(SOURCE RECORDS Opens)

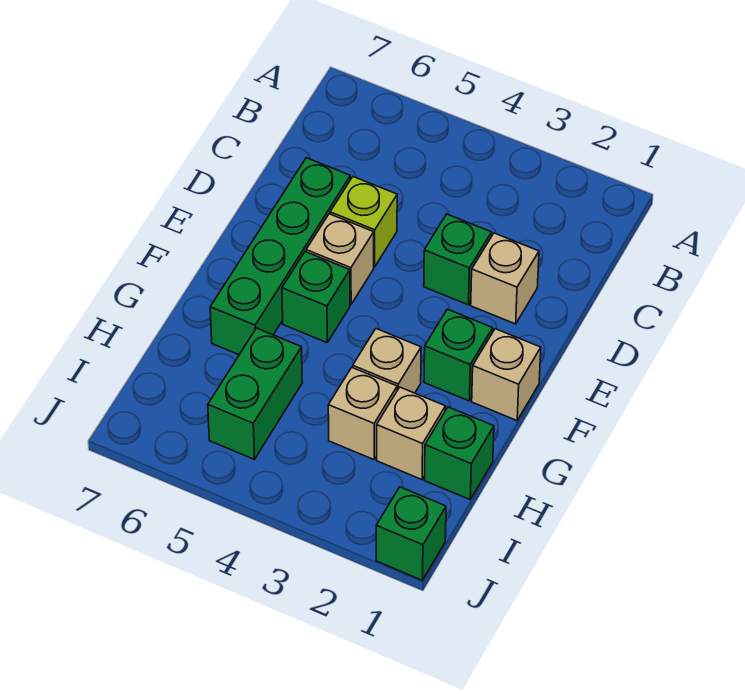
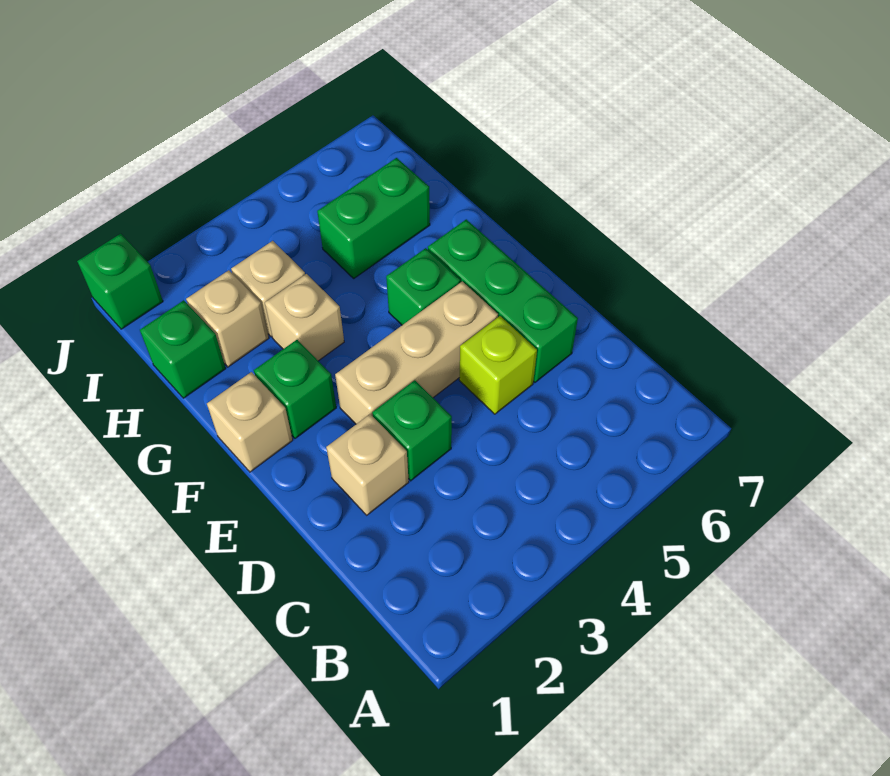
green 1x4 brick [210,158,351,355] -> green 1x3 brick [428,219,578,382]
tan 1x1 brick [306,214,374,304] -> tan 1x3 brick [335,281,498,424]
green 1x2 brick [208,328,302,459] -> green 1x2 brick turned to [317,158,430,278]

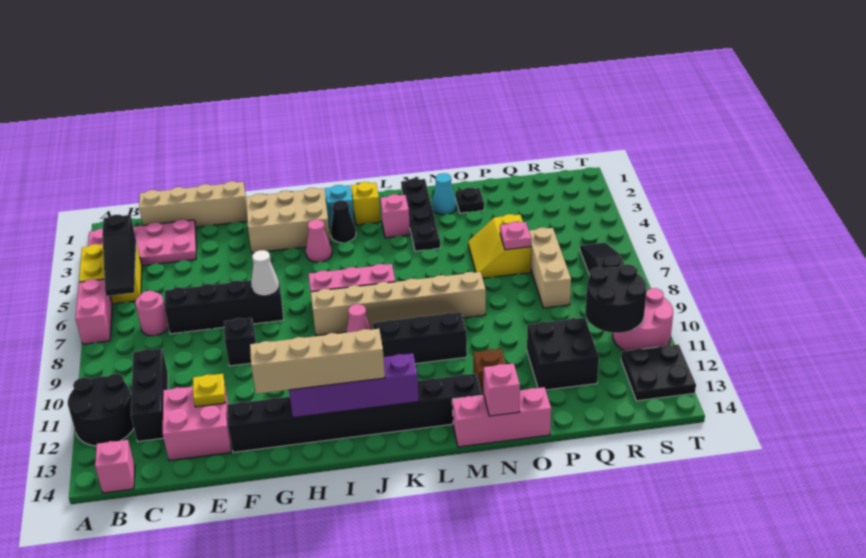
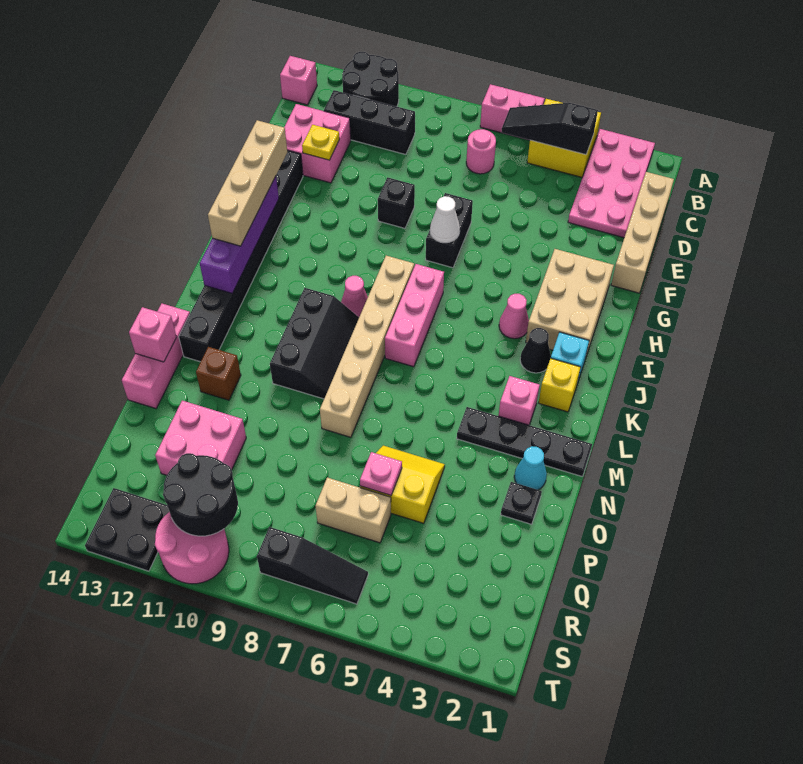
black 1x4 brick [164,277,284,334] -> black 1x2 brick [426,193,473,268]
black 2x2 brick [527,318,599,390] -> pink 2x2 brick [155,401,246,475]
tan 1x3 brick [529,227,571,308] -> tan 1x2 brick [316,478,391,543]

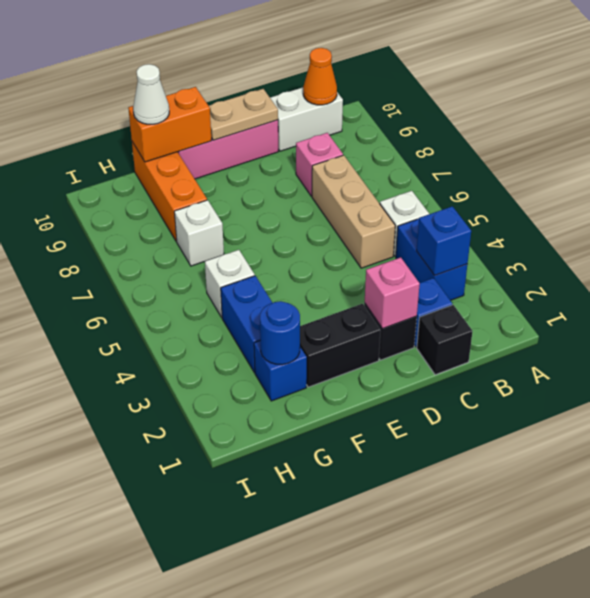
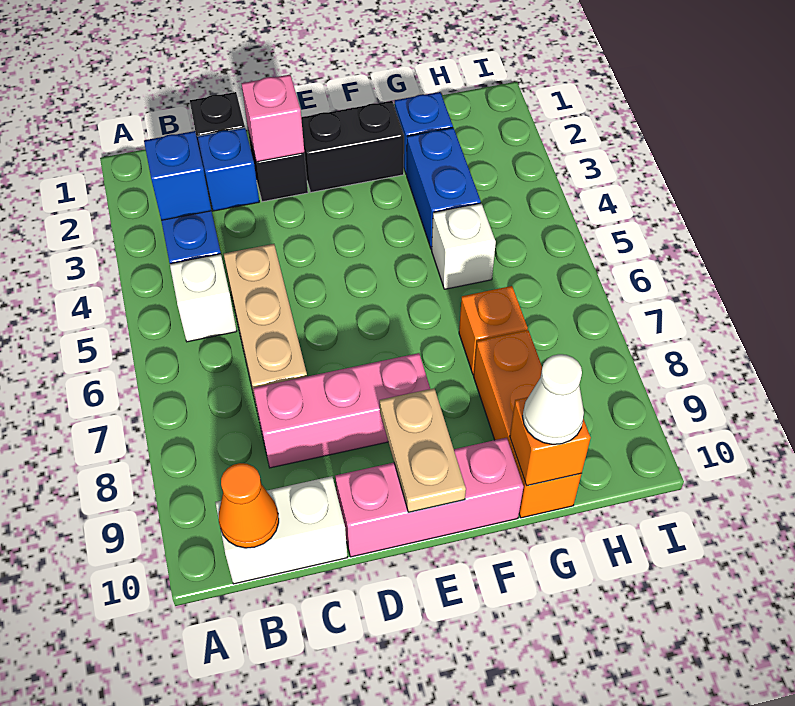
pink 1x1 brick [296,133,343,196] -> pink 1x3 brick [253,353,430,468]
tan 1x2 plate [209,89,278,140] -> tan 1x2 plate turned to [380,388,466,512]
orange 1x2 brick [128,87,212,162] -> orange 1x1 brick [510,397,591,486]
blue 1x1 round brick [260,301,300,365] -> none
white 1x1 brick [174,200,224,266] -> orange 1x1 brick [459,286,528,375]

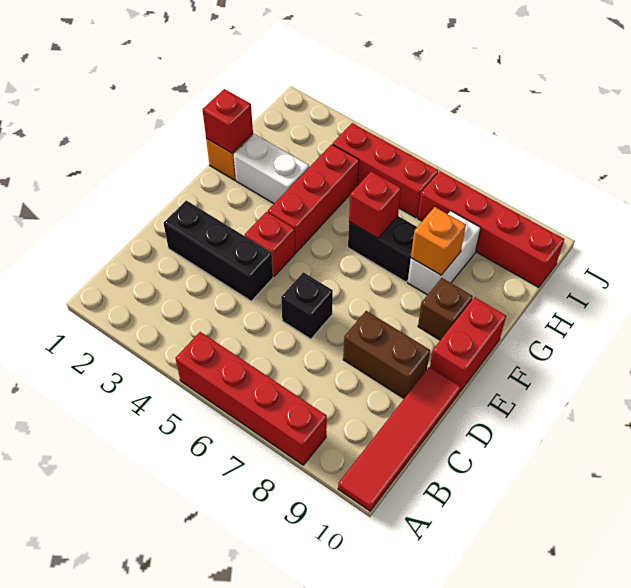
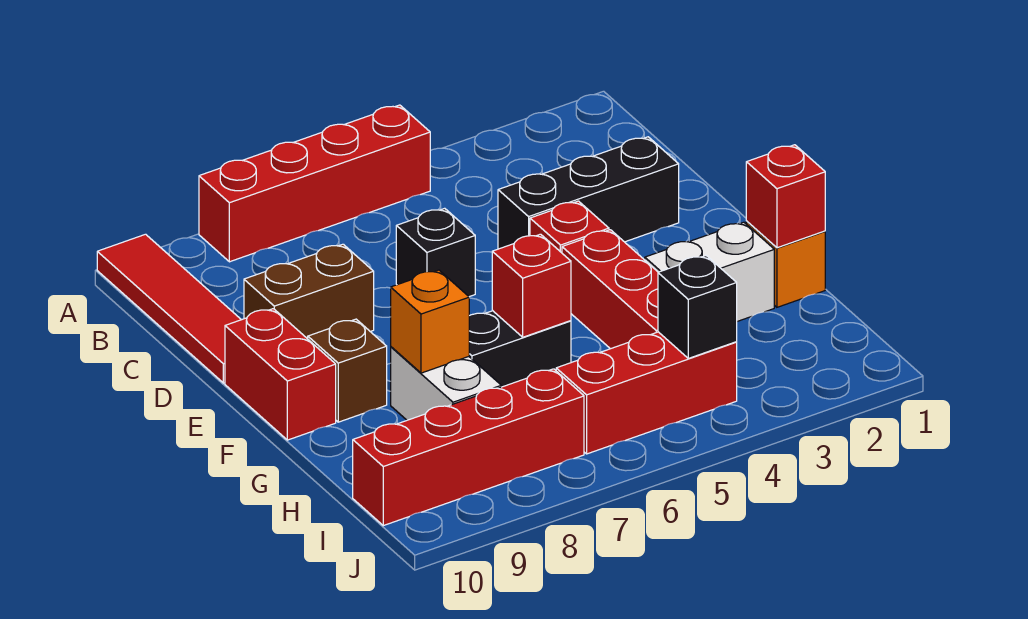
none -> black 1x1 brick [658,256,737,358]

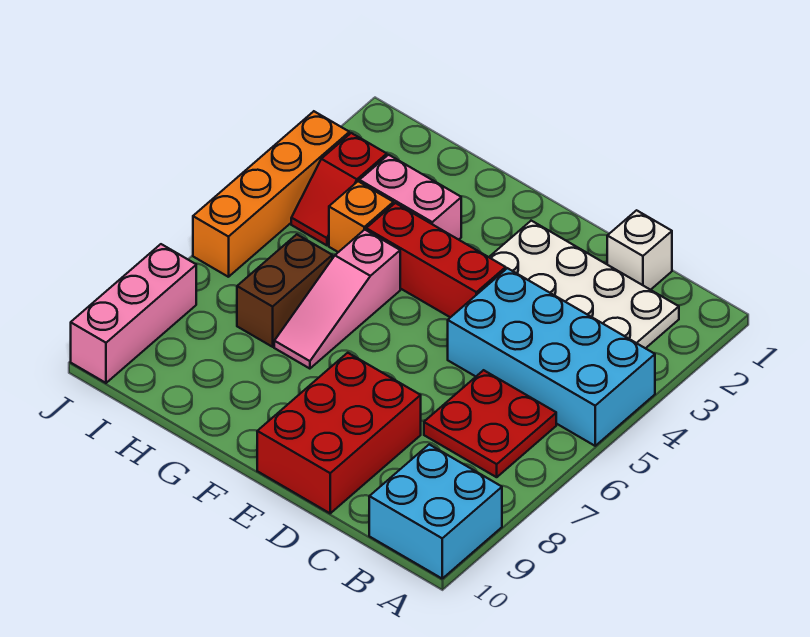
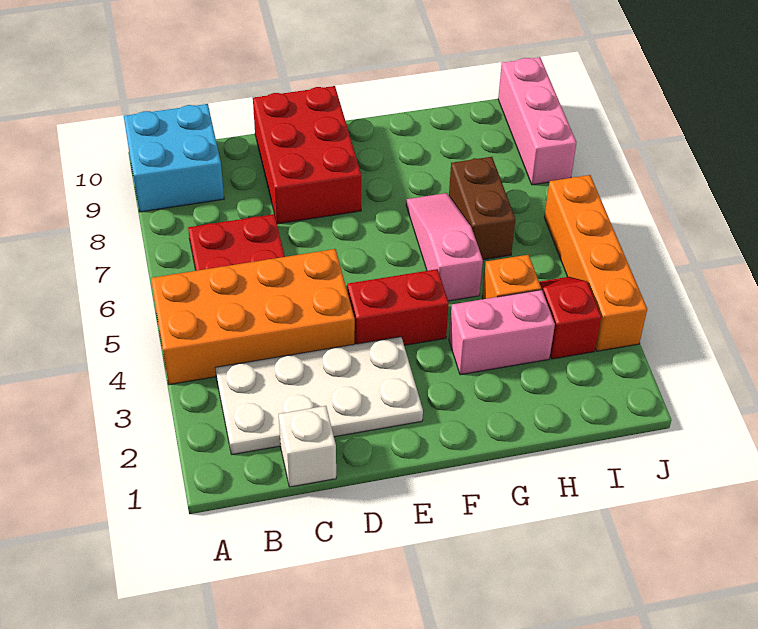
cyan 2x4 brick [448,268,655,446] -> orange 2x4 brick [151,249,355,385]
red 1x3 brick [366,203,506,317] -> red 1x2 brick [347,269,449,345]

(SOURCE RECORDS Closes)

### WHAT YOU WILL DO
Treating the line with "white 1x1 brick" as the last line to include, retype the records exactly from their first line, excluding pictures.

### REPLY
green 1x4 brick [210,158,351,355] -> green 1x3 brick [428,219,578,382]
tan 1x1 brick [306,214,374,304] -> tan 1x3 brick [335,281,498,424]
green 1x2 brick [208,328,302,459] -> green 1x2 brick turned to [317,158,430,278]

black 1x4 brick [164,277,284,334] -> black 1x2 brick [426,193,473,268]
black 2x2 brick [527,318,599,390] -> pink 2x2 brick [155,401,246,475]
tan 1x3 brick [529,227,571,308] -> tan 1x2 brick [316,478,391,543]

pink 1x1 brick [296,133,343,196] -> pink 1x3 brick [253,353,430,468]
tan 1x2 plate [209,89,278,140] -> tan 1x2 plate turned to [380,388,466,512]
orange 1x2 brick [128,87,212,162] -> orange 1x1 brick [510,397,591,486]
blue 1x1 round brick [260,301,300,365] -> none
white 1x1 brick [174,200,224,266] -> orange 1x1 brick [459,286,528,375]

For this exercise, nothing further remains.